TASK —
Filter the entries, keeping every line with the word "green".

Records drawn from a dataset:
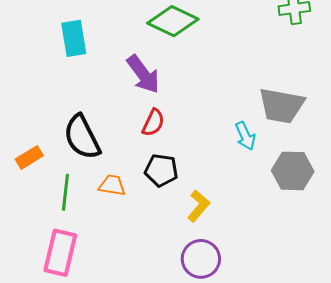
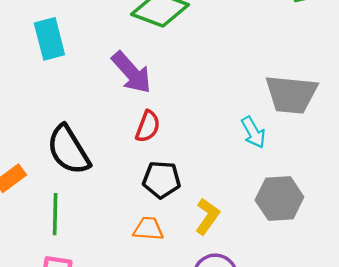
gray hexagon: (293, 171) -> (279, 199), moved
orange trapezoid: (112, 185) -> (148, 229), moved

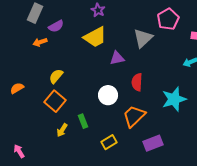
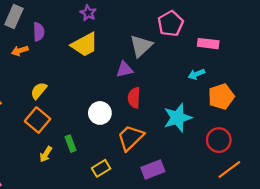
purple semicircle: (56, 26) -> (39, 32), turned -63
purple triangle: (117, 58) -> (125, 69), moved

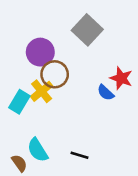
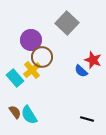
cyan rectangle: (19, 102) -> (15, 78), turned -72
black line: (79, 155) -> (87, 119), moved
brown semicircle: (19, 163) -> (15, 112), moved

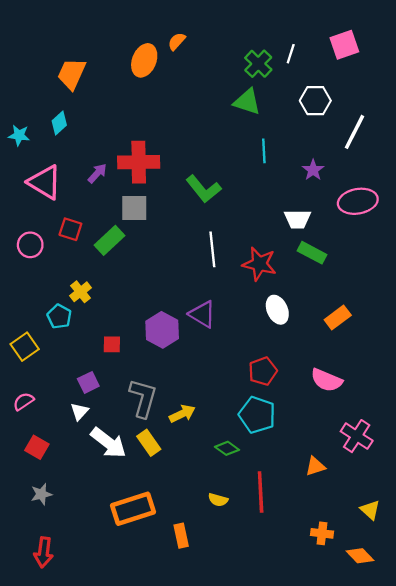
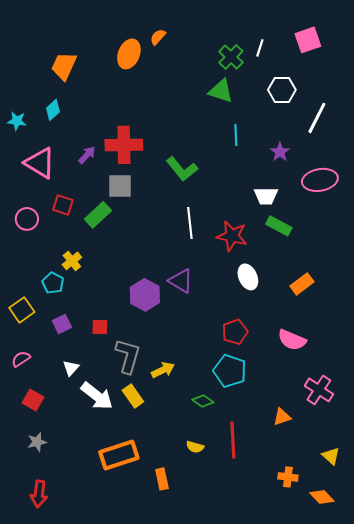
red square: (112, 344) -> (100, 327), moved
purple square: (88, 382) -> (62, 324), moved

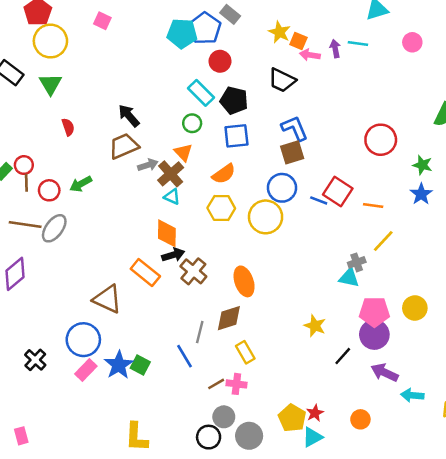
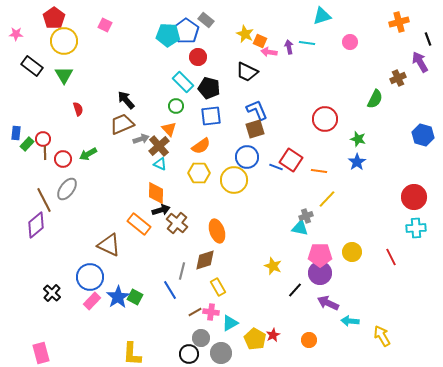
brown line: (25, 224) -> (44, 200), moved, turned 55
pink rectangle: (21, 436) -> (41, 353), size x1.5
cyan triangle: (312, 437) -> (230, 323), moved

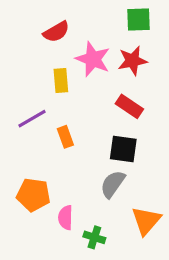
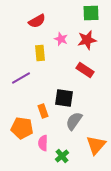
pink star: (93, 59) -> (61, 39), size x0.6
orange rectangle: (65, 137) -> (43, 111), moved
black square: (123, 149) -> (64, 98), moved
green cross: (94, 237) -> (62, 156), turned 32

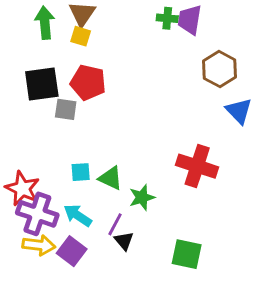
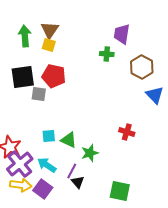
green cross: (167, 18) -> (107, 54), moved
red cross: (197, 166) -> (127, 132), size x0.6
purple cross: (37, 214) -> (20, 164), turned 32

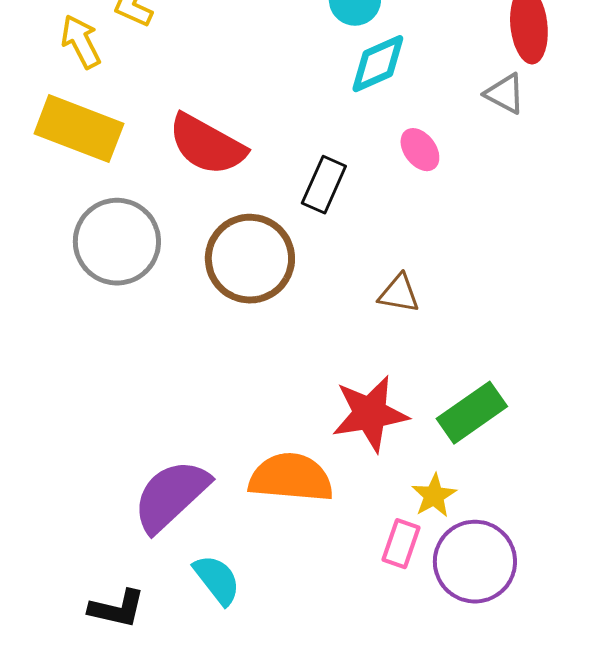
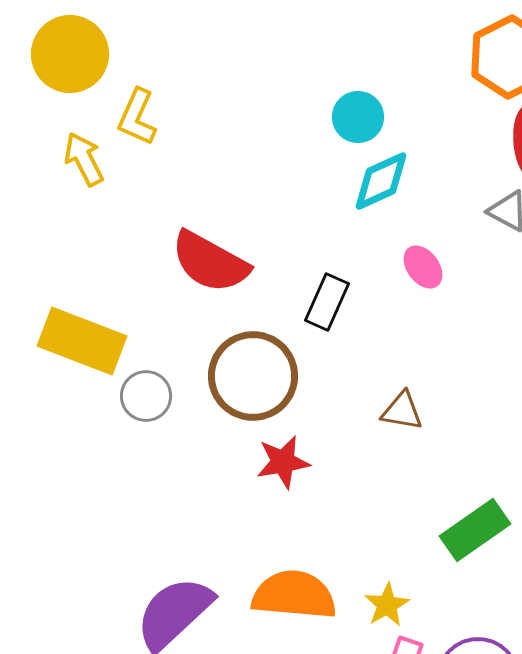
yellow rectangle: (79, 129) -> (82, 341), moved
gray circle: (117, 242) -> (146, 396), moved, size x0.6
red star: (370, 414) -> (283, 462), moved, size x0.7
yellow star: (434, 496) -> (387, 605), moved

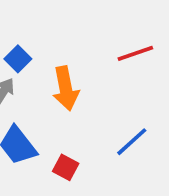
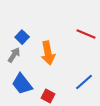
red line: (135, 53) -> (86, 34), turned 42

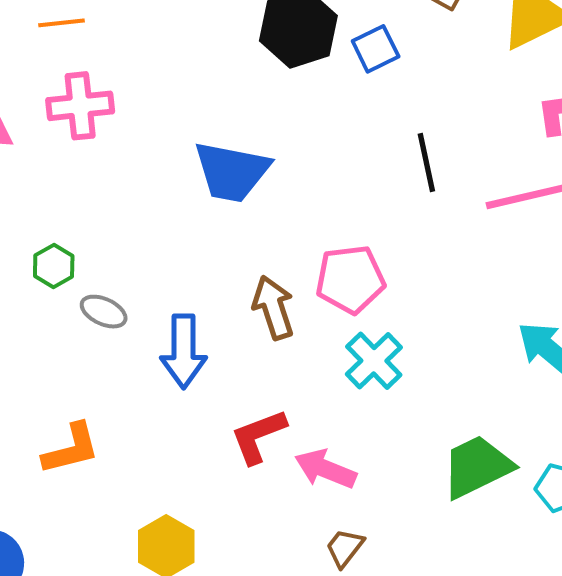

TASK ANSWER —
green cross: (94, 237) -> (62, 156), turned 32
green cross: (167, 18) -> (107, 54), moved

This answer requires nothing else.